* [WORK REQUEST] Every line of the data below should be printed exactly.

* [RAW DATA]

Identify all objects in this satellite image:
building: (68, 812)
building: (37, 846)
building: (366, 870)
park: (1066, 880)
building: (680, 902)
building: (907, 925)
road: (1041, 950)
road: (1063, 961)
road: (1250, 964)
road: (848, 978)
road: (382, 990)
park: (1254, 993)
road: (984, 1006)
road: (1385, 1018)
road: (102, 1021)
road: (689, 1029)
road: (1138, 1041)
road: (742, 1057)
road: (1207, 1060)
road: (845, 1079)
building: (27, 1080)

* [SOLUTION]
Identify all objects in this satellite image:
building: (68, 812)
building: (37, 846)
building: (366, 870)
park: (1066, 880)
building: (680, 902)
building: (907, 925)
road: (1041, 950)
road: (1063, 961)
road: (1250, 964)
road: (848, 978)
road: (382, 990)
park: (1254, 993)
road: (984, 1006)
road: (1385, 1018)
road: (102, 1021)
road: (689, 1029)
road: (1138, 1041)
road: (742, 1057)
road: (1207, 1060)
road: (845, 1079)
building: (27, 1080)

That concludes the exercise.